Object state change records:
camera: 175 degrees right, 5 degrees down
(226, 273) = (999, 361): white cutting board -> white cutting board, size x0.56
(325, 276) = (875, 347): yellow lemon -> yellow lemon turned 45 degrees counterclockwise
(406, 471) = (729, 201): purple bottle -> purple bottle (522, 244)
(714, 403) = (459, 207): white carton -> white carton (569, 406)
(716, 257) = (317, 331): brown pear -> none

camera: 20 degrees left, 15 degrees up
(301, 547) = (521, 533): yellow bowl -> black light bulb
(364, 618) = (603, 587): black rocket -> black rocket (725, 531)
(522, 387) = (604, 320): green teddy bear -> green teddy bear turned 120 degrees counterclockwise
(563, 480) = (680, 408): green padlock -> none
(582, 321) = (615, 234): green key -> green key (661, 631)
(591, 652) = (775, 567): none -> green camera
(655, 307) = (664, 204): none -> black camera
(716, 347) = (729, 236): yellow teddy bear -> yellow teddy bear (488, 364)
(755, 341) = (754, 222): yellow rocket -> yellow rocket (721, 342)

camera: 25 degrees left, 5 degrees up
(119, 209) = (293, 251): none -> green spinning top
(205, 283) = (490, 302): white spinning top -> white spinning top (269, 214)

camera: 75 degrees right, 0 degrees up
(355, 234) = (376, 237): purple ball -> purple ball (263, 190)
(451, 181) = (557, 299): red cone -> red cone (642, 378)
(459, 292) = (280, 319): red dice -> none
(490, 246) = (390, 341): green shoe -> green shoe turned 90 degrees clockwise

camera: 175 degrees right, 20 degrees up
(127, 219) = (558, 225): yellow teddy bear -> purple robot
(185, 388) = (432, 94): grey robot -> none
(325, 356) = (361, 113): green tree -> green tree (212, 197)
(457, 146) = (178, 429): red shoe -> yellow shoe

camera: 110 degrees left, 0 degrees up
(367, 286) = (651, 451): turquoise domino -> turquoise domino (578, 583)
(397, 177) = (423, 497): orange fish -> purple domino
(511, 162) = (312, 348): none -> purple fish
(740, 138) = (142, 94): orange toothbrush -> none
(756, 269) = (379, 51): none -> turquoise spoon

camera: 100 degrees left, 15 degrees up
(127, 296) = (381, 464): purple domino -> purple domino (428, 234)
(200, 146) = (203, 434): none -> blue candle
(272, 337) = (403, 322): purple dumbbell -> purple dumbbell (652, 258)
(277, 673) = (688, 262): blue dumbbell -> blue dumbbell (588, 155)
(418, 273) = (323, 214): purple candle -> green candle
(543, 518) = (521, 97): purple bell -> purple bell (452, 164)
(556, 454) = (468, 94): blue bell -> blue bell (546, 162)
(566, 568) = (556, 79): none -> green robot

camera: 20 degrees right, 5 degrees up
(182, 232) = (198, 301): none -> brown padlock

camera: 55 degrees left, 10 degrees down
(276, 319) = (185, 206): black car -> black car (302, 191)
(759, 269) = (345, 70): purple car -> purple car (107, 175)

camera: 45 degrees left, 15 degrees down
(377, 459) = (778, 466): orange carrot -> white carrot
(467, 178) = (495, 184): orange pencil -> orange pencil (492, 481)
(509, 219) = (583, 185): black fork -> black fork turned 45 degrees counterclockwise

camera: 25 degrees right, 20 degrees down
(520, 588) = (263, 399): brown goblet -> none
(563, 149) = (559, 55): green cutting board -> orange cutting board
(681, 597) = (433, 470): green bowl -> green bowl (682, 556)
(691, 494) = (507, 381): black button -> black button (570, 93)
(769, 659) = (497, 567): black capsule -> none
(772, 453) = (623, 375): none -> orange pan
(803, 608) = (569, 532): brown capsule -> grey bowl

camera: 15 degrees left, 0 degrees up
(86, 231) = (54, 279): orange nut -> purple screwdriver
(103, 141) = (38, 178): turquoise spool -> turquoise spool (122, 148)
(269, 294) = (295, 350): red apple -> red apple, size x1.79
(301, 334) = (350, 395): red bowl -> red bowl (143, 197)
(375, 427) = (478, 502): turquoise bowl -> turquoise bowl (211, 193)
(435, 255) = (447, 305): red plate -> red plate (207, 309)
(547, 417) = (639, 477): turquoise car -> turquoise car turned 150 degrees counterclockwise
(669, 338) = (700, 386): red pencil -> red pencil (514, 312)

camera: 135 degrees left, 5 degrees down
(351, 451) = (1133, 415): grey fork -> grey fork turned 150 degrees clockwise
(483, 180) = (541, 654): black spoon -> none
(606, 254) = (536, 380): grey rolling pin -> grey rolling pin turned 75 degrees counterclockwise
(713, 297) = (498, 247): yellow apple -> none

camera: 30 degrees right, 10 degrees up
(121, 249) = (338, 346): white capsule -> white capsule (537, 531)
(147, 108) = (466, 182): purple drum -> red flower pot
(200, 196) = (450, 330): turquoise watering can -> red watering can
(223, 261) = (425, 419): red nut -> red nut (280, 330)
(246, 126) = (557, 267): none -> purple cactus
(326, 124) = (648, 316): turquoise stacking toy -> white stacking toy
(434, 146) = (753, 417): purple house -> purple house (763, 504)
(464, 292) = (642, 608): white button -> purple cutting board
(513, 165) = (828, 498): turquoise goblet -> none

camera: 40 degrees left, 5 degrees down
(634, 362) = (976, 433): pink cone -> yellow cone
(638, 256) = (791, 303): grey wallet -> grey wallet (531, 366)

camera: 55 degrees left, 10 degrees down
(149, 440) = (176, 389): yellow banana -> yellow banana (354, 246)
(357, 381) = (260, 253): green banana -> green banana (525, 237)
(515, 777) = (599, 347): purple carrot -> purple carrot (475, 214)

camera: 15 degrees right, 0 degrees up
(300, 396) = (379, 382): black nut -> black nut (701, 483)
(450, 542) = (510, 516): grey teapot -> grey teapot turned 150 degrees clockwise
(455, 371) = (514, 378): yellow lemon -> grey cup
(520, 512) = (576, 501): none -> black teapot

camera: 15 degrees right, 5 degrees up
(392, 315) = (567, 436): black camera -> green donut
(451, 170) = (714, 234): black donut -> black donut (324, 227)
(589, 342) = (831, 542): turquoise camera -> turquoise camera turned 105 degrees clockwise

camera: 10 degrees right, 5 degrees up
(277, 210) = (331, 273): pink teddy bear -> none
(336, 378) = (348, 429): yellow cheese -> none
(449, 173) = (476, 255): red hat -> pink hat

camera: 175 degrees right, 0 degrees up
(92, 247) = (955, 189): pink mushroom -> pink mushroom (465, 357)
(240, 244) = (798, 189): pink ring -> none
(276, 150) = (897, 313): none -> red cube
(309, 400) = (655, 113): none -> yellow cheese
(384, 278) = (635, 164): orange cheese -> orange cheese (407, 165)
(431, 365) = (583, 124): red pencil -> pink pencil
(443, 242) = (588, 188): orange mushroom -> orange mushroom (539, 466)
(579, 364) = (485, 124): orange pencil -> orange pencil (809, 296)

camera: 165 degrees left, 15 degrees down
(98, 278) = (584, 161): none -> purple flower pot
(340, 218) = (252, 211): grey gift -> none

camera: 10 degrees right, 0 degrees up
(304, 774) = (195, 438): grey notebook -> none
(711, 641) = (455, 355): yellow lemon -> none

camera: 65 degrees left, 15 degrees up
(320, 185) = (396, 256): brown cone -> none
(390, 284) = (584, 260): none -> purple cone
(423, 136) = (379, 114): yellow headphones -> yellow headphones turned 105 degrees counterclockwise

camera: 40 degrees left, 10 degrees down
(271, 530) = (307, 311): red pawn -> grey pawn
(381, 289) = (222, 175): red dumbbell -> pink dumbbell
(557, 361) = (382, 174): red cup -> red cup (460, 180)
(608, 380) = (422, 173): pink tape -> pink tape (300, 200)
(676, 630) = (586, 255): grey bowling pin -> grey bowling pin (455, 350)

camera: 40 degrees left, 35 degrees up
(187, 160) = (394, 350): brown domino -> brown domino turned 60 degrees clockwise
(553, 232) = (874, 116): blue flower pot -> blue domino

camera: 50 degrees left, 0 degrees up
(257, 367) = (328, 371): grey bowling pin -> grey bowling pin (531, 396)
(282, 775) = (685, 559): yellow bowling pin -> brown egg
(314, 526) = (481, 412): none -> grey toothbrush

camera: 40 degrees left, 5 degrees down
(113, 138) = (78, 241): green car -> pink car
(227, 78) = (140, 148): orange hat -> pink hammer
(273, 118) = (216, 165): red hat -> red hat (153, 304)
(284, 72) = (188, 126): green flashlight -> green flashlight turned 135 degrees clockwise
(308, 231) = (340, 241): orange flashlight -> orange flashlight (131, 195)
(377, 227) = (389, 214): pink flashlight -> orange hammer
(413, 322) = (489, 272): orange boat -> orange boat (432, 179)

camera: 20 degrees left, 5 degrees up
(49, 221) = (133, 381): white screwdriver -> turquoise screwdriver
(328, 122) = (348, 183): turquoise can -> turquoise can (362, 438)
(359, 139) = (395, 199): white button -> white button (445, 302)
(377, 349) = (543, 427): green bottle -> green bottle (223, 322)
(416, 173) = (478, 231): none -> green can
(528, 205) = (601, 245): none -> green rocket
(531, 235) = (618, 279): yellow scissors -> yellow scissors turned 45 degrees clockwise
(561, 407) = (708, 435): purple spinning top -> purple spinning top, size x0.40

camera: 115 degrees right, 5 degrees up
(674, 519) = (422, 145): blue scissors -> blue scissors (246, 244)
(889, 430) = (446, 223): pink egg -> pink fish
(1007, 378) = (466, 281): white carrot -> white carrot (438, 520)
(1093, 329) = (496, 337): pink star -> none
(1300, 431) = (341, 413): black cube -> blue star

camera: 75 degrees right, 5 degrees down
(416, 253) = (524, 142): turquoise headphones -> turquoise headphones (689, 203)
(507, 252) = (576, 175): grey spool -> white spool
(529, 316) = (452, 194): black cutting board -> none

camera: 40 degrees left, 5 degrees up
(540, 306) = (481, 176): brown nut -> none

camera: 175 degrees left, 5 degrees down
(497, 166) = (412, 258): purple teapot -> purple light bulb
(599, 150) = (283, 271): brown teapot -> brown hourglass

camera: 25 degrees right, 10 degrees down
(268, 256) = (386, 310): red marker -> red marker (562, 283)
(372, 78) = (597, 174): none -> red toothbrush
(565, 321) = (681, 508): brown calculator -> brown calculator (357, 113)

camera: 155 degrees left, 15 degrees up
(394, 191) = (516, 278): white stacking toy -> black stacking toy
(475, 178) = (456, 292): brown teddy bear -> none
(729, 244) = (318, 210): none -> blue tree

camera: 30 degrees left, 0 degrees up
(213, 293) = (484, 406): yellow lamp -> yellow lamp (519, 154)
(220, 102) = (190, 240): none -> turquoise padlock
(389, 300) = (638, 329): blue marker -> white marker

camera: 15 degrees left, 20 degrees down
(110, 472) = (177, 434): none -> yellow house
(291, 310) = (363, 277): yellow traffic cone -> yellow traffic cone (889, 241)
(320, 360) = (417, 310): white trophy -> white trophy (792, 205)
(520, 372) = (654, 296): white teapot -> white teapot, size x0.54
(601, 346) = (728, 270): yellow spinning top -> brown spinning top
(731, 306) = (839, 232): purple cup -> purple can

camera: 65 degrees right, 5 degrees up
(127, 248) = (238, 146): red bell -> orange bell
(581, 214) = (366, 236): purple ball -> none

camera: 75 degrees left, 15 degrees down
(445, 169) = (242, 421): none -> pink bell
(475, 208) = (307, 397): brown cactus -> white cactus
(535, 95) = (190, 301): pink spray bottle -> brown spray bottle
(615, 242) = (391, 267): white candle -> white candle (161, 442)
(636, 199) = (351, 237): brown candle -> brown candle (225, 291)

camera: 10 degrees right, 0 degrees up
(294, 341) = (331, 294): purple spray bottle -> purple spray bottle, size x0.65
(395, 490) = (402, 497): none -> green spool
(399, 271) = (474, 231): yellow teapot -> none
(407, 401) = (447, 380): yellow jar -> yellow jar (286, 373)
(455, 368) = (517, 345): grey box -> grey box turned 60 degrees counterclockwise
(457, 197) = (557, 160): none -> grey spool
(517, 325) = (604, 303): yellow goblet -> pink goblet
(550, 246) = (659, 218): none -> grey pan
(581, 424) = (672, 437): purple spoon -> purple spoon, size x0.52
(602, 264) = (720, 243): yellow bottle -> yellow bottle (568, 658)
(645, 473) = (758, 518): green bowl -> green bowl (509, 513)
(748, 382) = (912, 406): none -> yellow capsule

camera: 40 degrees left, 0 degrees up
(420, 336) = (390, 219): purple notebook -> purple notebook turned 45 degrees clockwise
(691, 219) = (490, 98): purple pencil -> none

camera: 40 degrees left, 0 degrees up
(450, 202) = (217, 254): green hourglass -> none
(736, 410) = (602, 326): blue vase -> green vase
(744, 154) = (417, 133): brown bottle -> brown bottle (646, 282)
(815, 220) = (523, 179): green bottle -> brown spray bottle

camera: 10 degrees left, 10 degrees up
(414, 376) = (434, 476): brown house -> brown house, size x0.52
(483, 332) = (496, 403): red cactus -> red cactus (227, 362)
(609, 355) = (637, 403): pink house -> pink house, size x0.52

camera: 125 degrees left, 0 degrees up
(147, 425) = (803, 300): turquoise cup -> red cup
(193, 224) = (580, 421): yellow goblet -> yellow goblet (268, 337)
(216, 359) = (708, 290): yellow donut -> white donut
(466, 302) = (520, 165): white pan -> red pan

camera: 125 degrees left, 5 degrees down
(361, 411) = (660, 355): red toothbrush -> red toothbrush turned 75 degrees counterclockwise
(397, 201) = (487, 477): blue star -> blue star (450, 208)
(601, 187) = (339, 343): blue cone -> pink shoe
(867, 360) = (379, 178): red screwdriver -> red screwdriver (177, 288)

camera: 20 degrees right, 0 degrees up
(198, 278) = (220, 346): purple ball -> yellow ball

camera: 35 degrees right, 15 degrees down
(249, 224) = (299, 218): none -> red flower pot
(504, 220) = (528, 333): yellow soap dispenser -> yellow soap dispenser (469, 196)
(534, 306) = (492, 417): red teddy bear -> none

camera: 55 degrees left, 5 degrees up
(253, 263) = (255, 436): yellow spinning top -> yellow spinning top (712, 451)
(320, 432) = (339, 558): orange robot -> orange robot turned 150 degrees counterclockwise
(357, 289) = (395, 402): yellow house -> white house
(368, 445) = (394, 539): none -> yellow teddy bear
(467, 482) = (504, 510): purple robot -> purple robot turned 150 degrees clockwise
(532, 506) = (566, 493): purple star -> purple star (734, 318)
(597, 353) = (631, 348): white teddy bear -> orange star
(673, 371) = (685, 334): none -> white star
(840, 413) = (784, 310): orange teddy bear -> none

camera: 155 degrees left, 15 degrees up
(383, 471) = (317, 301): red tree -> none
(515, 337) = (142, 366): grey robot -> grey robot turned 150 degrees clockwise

WHAT THE EXERCISE ASKS: Count the lines in the records above that hold the word "button", and give only that number.

REPLY TO THE TASK: 3